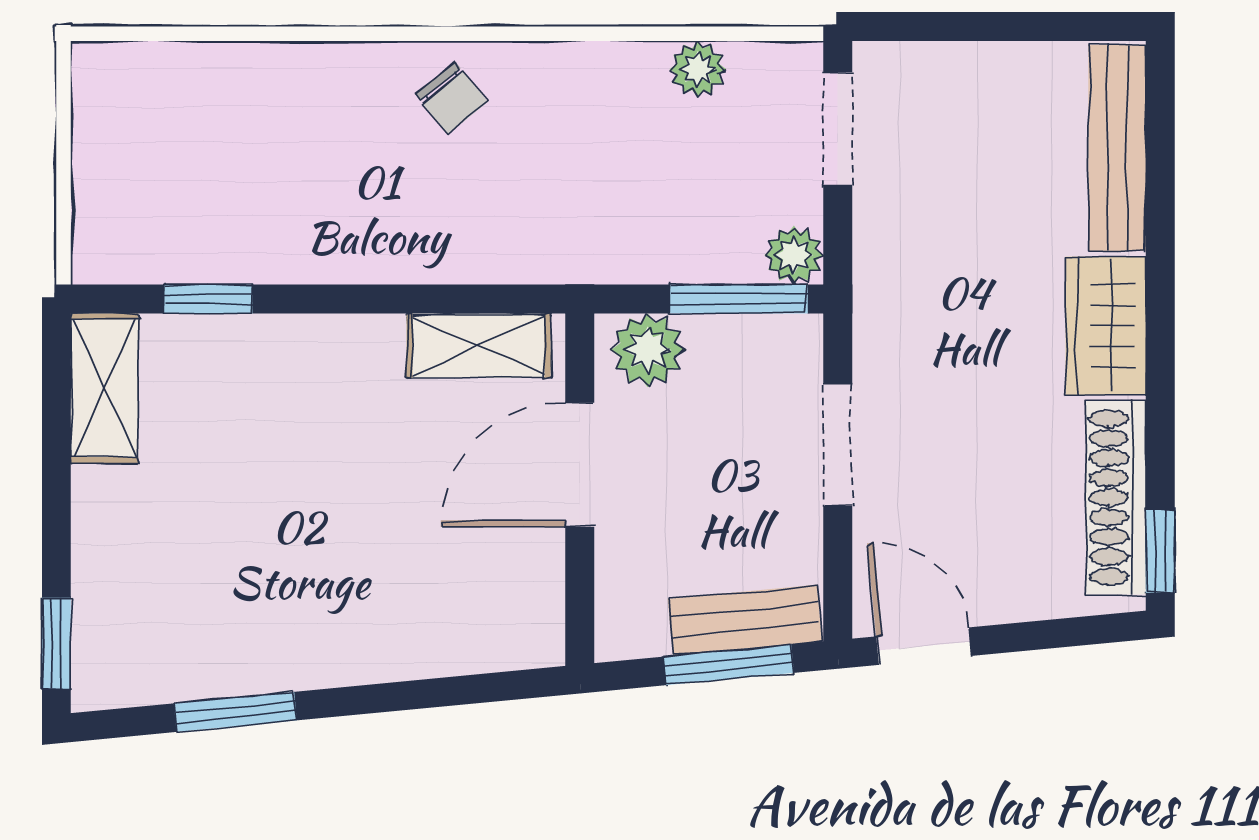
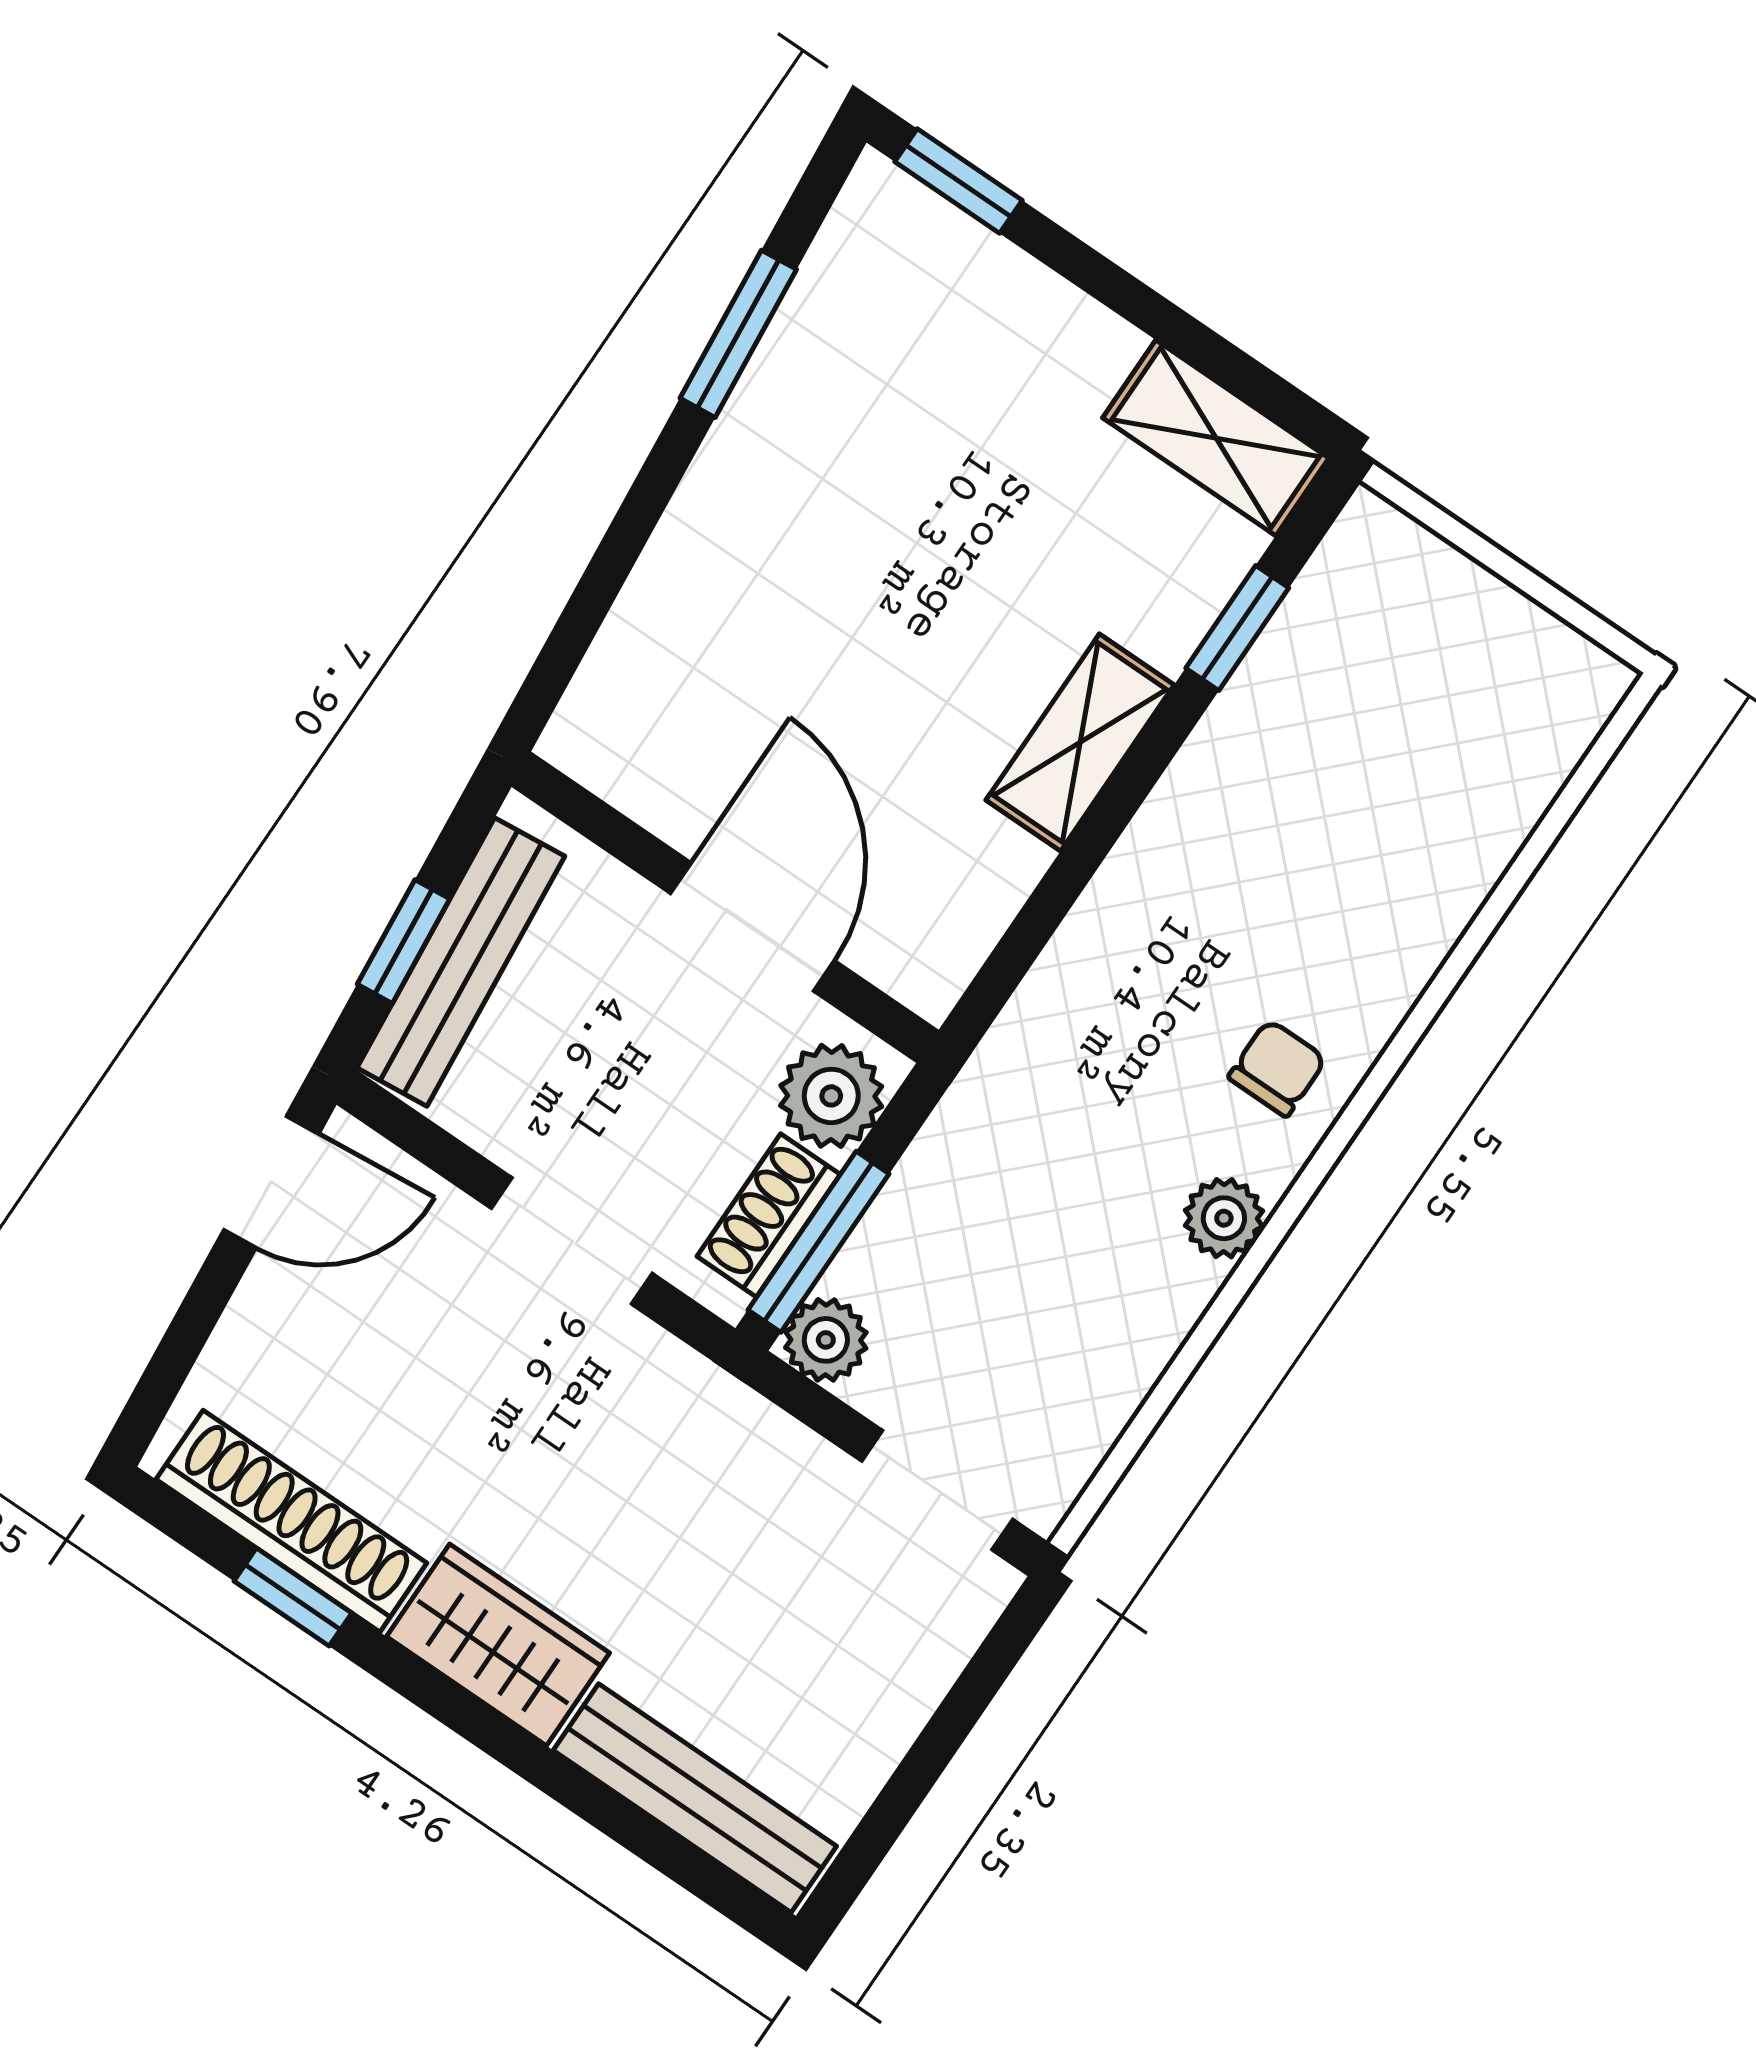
plant: (698, 69) -> (1224, 1218), moved
chair: (452, 98) -> (1277, 1068), turned 129
shoe rack: (743, 339) -> (769, 1215), added
shelving: (478, 346) -> (1080, 743), moved
window: (1160, 551) -> (293, 1597), moved
bench: (745, 620) -> (461, 962), width x1.36
window: (729, 665) -> (404, 942), width x0.67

**********

For each line of the entries that holds the word "moved", pull that line out.

plant: (698, 69) -> (1224, 1218), moved
shelving: (478, 346) -> (1080, 743), moved
window: (1160, 551) -> (293, 1597), moved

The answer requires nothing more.